Reproduce the material below word for word, leaving out the pictures.

>> BEGIN The input

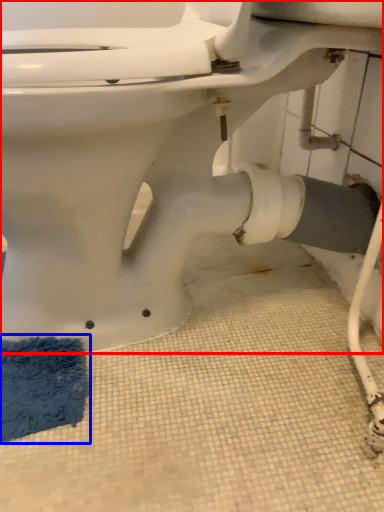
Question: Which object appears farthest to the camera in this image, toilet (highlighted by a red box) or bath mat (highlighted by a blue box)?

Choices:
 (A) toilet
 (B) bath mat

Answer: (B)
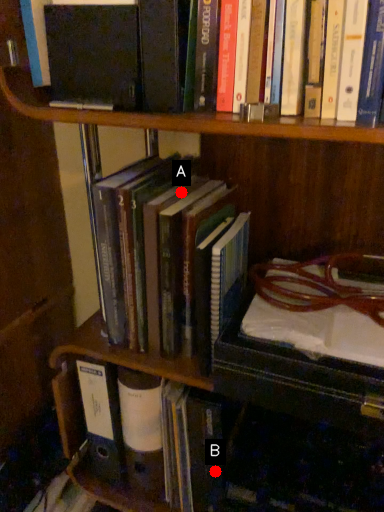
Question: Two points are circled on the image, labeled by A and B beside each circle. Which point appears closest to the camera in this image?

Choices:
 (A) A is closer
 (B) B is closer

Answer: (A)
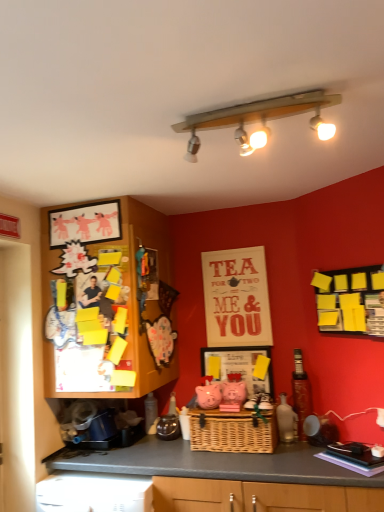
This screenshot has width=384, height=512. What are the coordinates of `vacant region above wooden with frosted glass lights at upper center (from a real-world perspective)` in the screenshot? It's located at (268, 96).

>> END The input

• **Task answer**:
Question: Which object appears farthest to the camera in this image, toilet (highlighted by a red box) or bath mat (highlighted by a blue box)?

Choices:
 (A) toilet
 (B) bath mat

Answer: (B)
Question: Two points are circled on the image, labeled by A and B beside each circle. Which point appears closest to the camera in this image?

Choices:
 (A) A is closer
 (B) B is closer

Answer: (A)
This screenshot has width=384, height=512. What are the coordinates of `vacant region above wooden with frosted glass lights at upper center (from a real-world perspective)` in the screenshot? It's located at (268, 96).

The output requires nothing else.